**DATASET**
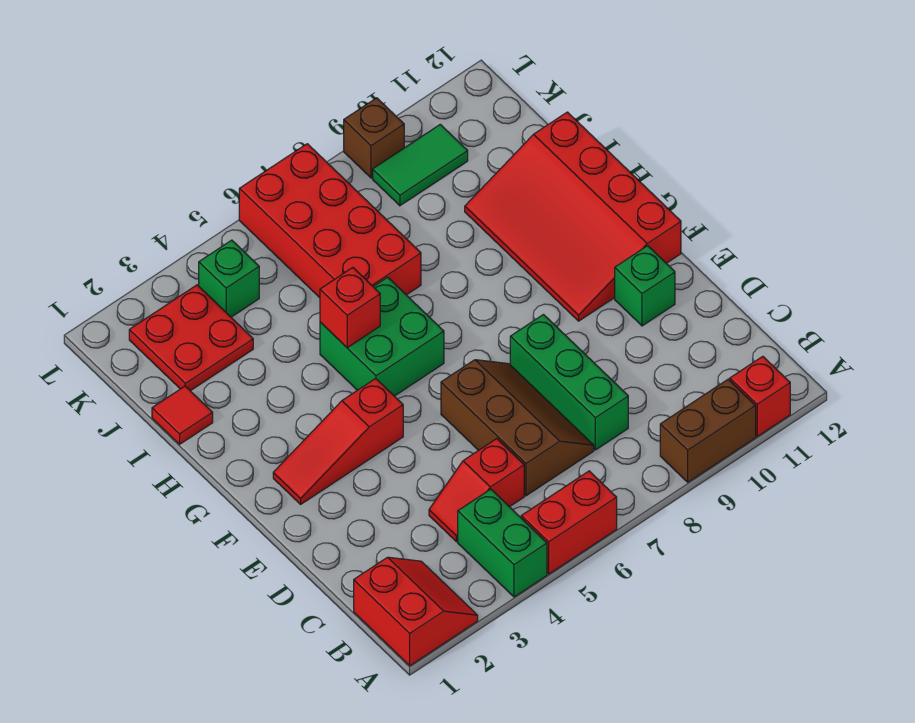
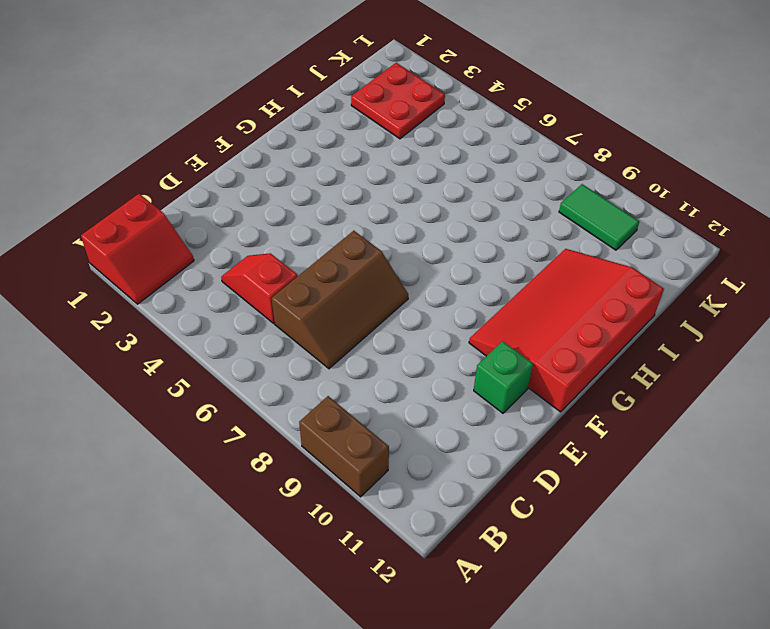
none -> green 1x2 brick [458,489,547,597]
none -> red 1x2 brick [521,471,617,574]
none -> red 1x1 brick [730,356,790,436]

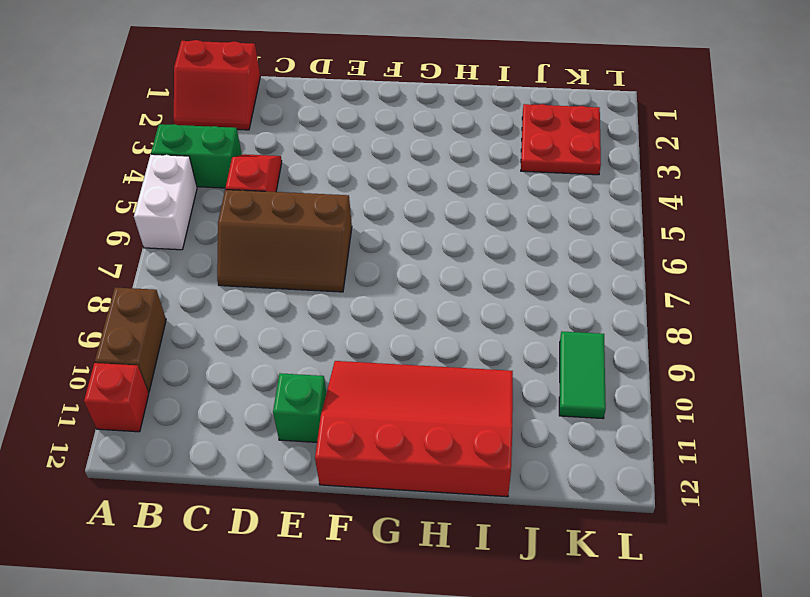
white 1x2 brick [134,154,197,250] -> red 1x2 brick [521,471,617,574]
none -> green 1x3 brick [510,315,628,450]
none -> red 1x3 slope [273,378,403,504]
none -> green 2x2 brick [320,277,444,396]

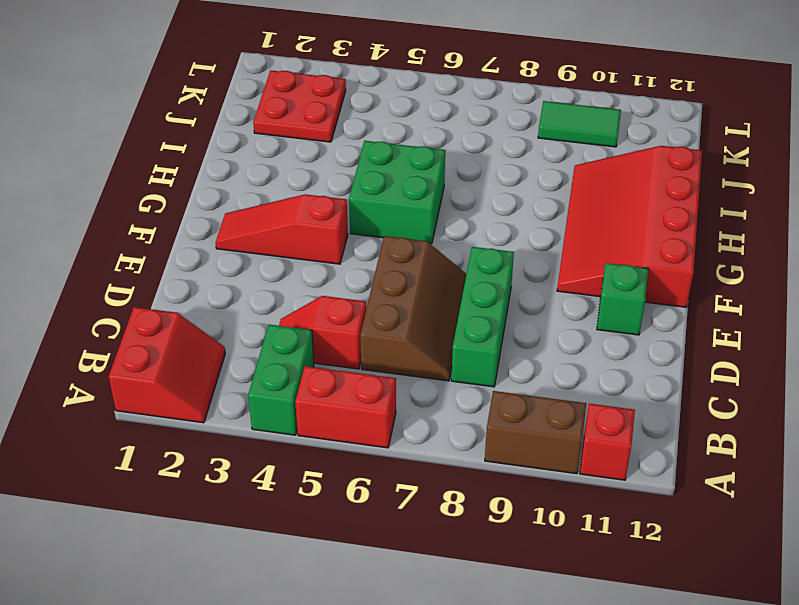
none -> red 1x1 tile [152,386,213,444]
none -> red 2x4 brick [239,144,421,298]
none -> green 1x1 brick [199,240,259,317]

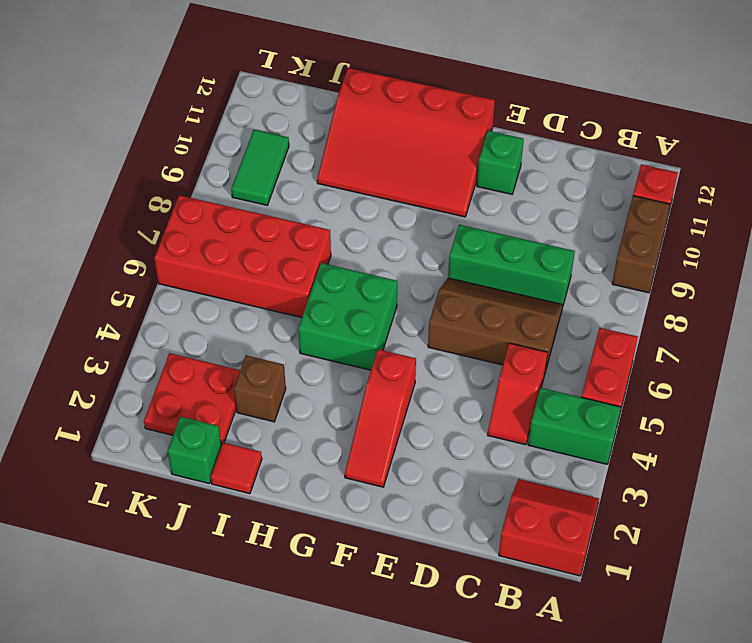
brown 1x1 brick [234,355,286,422] -> brown 1x1 brick moved to [344,98,404,178]
green 1x1 brick [168,417,221,484] -> green 1x1 brick moved to [199,240,259,317]
none -> red 1x1 brick [320,268,380,348]

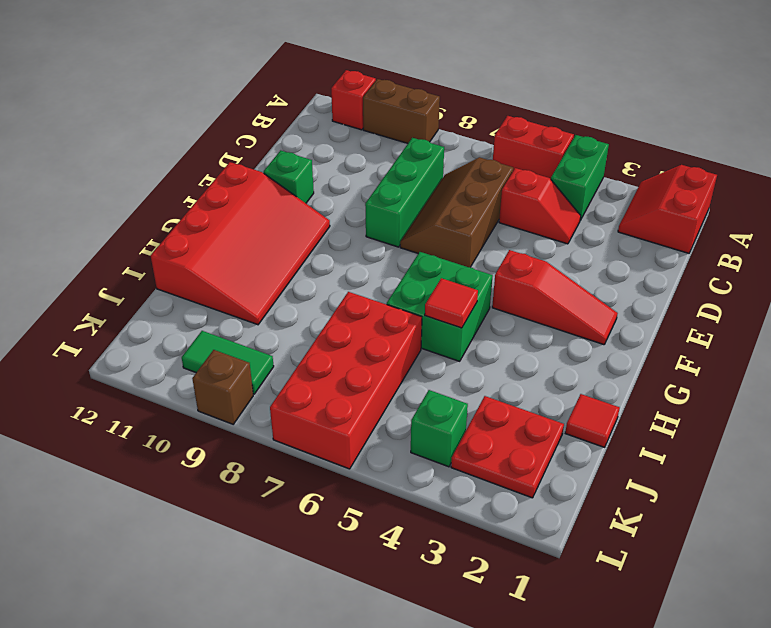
red 1x1 tile [425,278,478,328] -> red 1x1 brick [320,268,380,348]

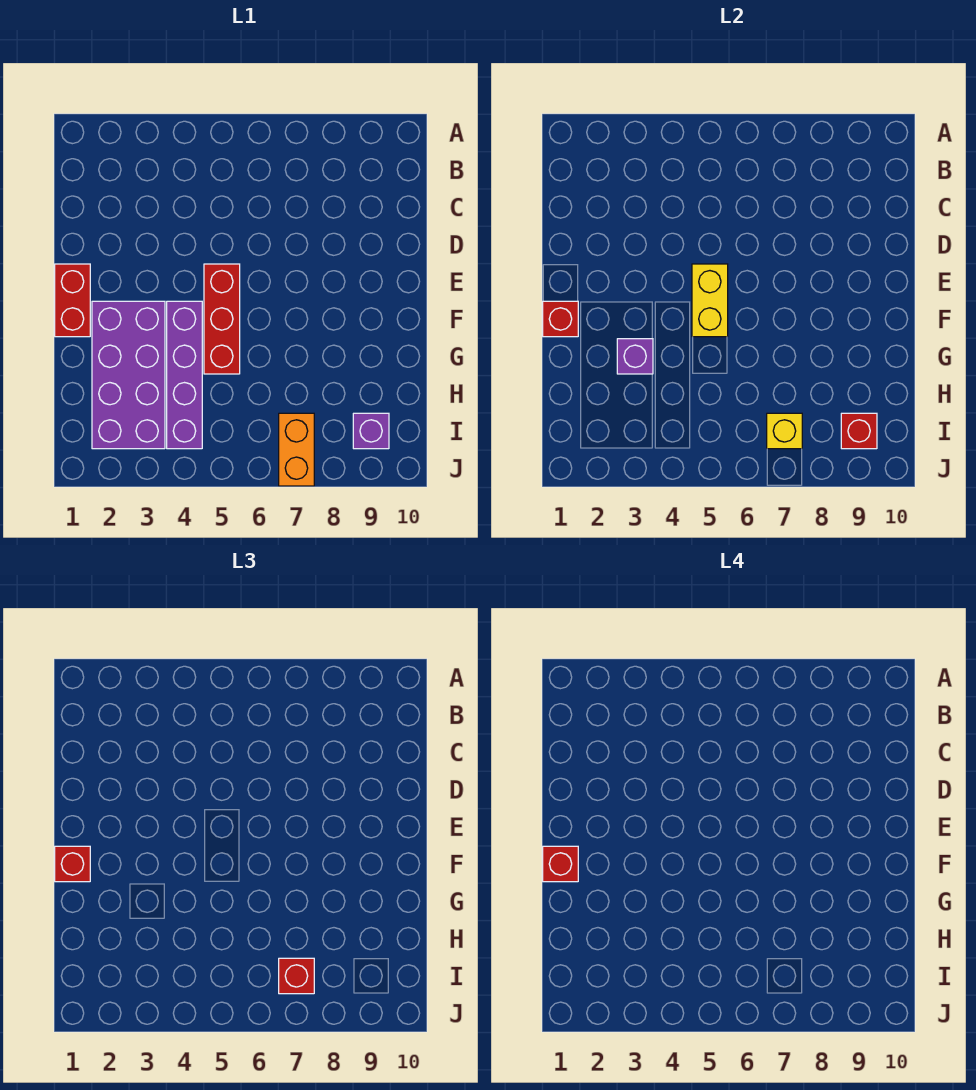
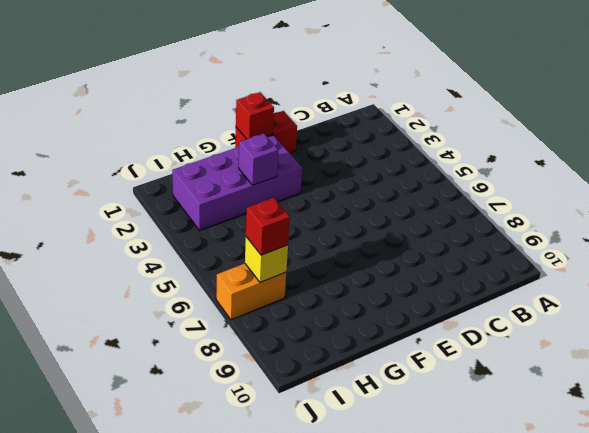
none -> red 1x3 brick [204,264,240,374]
none -> purple 1x4 brick [167,301,202,449]
none -> purple 1x1 brick [353,413,389,449]

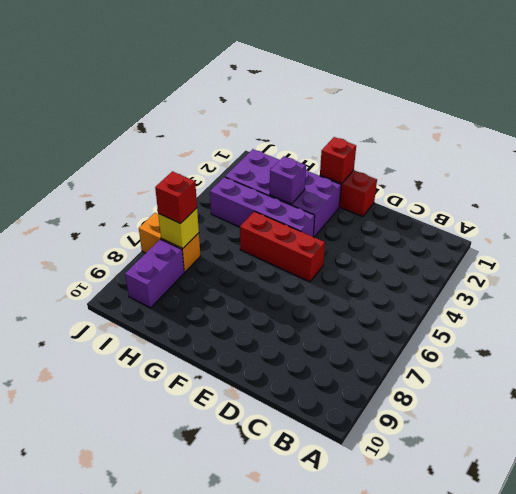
purple 1x2 brick [125,239,184,308] -> purple 1x1 brick [353,413,389,449]
none -> yellow 1x2 brick [692,264,728,337]
none -> red 1x1 brick [841,413,877,449]
none -> red 1x1 brick [55,846,90,882]

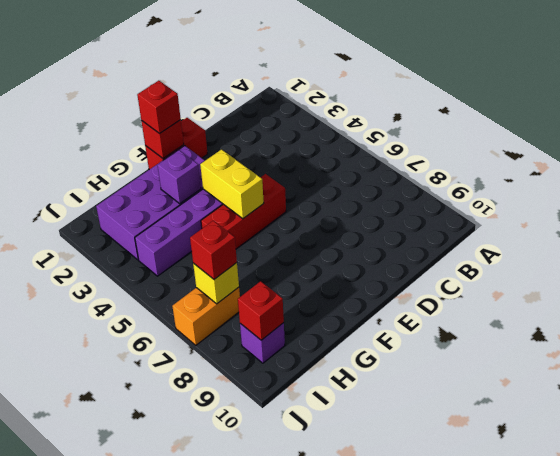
yellow 1x2 brick [200,150,264,219] -> yellow 1x2 brick turned to [692,264,728,337]
none -> red 1x1 brick [543,846,578,882]

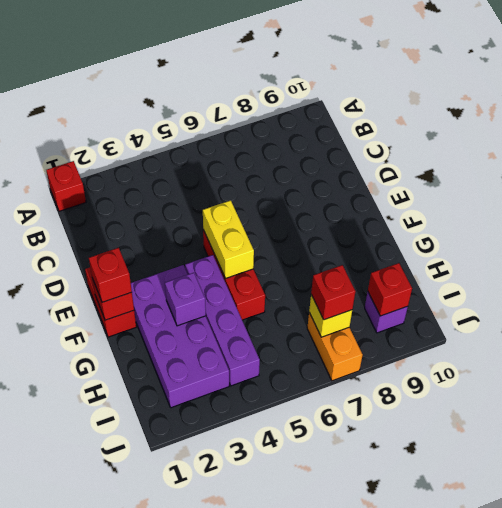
red 1x1 brick [46,161,86,211] -> red 1x1 brick moved to [543,846,578,882]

**YOUR INSTRUCTIONS**
Everything in the entries except the pictures must be duplicated exactly.

**EXERCISE ANSWER**
none -> green 1x2 brick [458,489,547,597]
none -> red 1x2 brick [521,471,617,574]
none -> red 1x1 brick [730,356,790,436]

white 1x2 brick [134,154,197,250] -> red 1x2 brick [521,471,617,574]
none -> green 1x3 brick [510,315,628,450]
none -> red 1x3 slope [273,378,403,504]
none -> green 2x2 brick [320,277,444,396]

none -> red 1x1 tile [152,386,213,444]
none -> red 2x4 brick [239,144,421,298]
none -> green 1x1 brick [199,240,259,317]

brown 1x1 brick [234,355,286,422] -> brown 1x1 brick moved to [344,98,404,178]
green 1x1 brick [168,417,221,484] -> green 1x1 brick moved to [199,240,259,317]
none -> red 1x1 brick [320,268,380,348]

red 1x1 tile [425,278,478,328] -> red 1x1 brick [320,268,380,348]

none -> red 1x3 brick [204,264,240,374]
none -> purple 1x4 brick [167,301,202,449]
none -> purple 1x1 brick [353,413,389,449]

purple 1x2 brick [125,239,184,308] -> purple 1x1 brick [353,413,389,449]
none -> yellow 1x2 brick [692,264,728,337]
none -> red 1x1 brick [841,413,877,449]
none -> red 1x1 brick [55,846,90,882]

yellow 1x2 brick [200,150,264,219] -> yellow 1x2 brick turned to [692,264,728,337]
none -> red 1x1 brick [543,846,578,882]

red 1x1 brick [46,161,86,211] -> red 1x1 brick moved to [543,846,578,882]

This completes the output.